The data ::
--
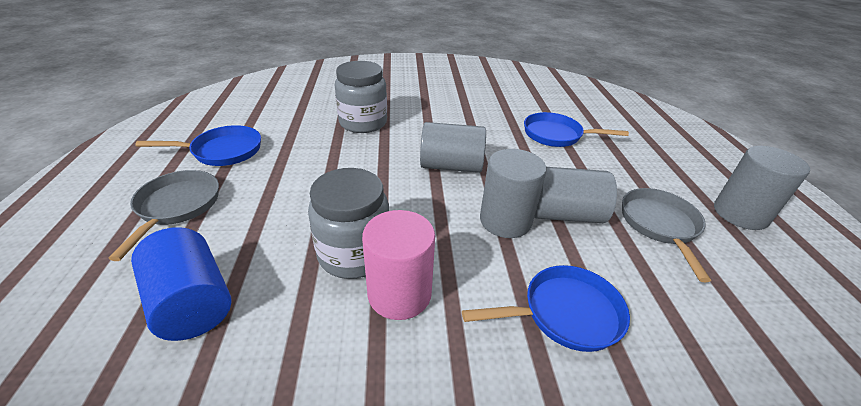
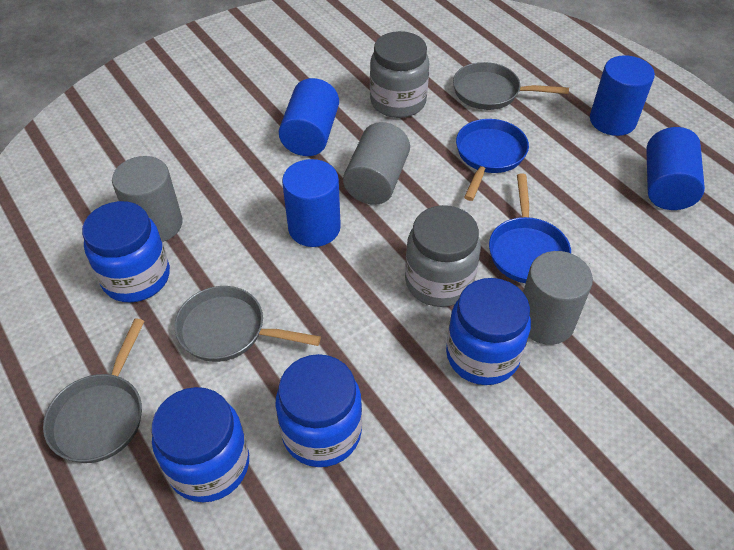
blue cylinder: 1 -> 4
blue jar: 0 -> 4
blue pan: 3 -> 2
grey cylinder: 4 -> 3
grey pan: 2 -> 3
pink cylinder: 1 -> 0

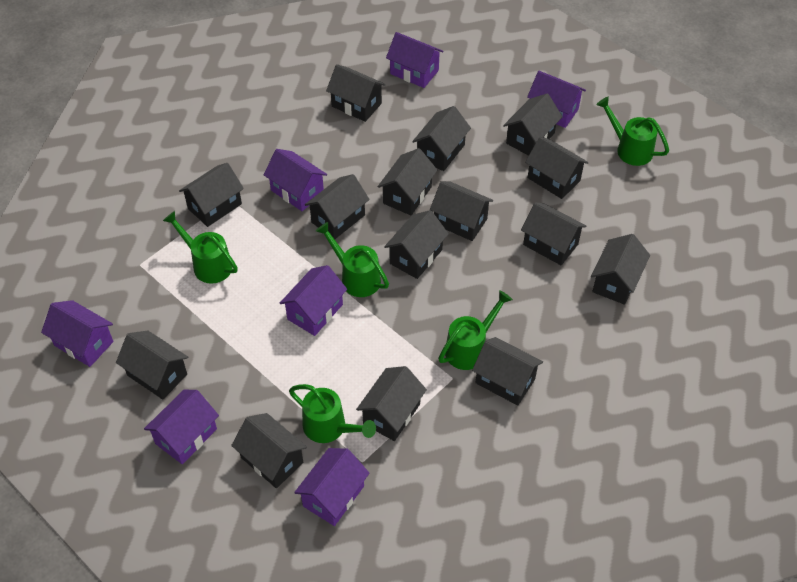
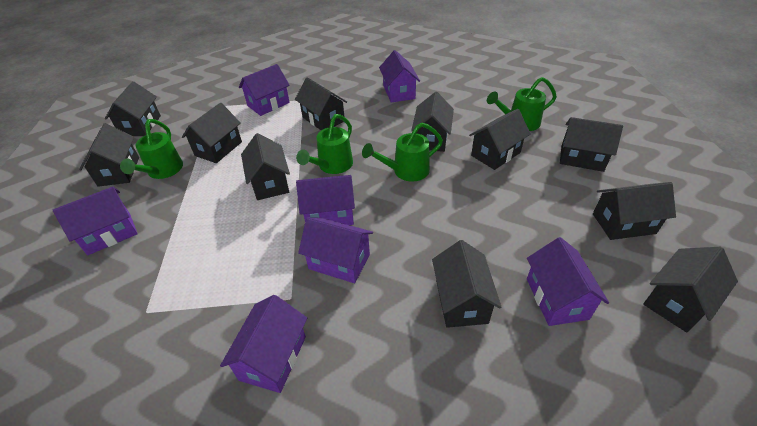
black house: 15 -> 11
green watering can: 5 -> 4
--
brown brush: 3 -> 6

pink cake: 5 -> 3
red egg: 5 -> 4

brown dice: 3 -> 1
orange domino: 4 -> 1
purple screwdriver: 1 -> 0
--
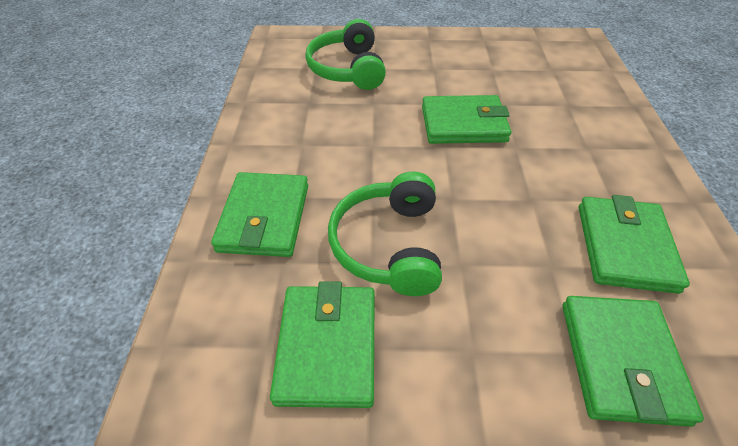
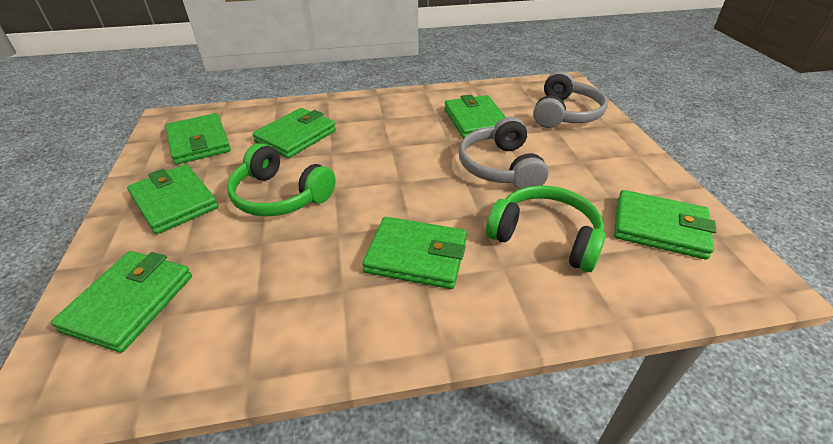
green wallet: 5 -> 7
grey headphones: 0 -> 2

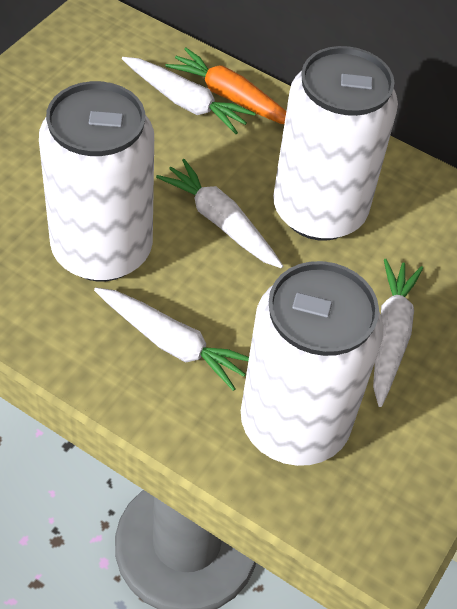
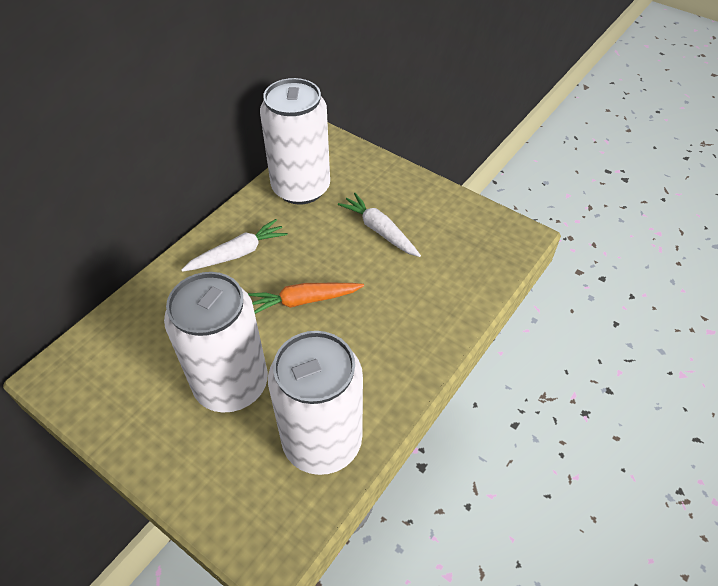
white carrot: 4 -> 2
--
Description of the task :: Only the lines above from the line with "brown brush: 3 -> 6" to the line with "purple screwdriver: 1 -> 0", those two lines included, should be reproduced exactly.

Task result ::
brown brush: 3 -> 6

pink cake: 5 -> 3
red egg: 5 -> 4

brown dice: 3 -> 1
orange domino: 4 -> 1
purple screwdriver: 1 -> 0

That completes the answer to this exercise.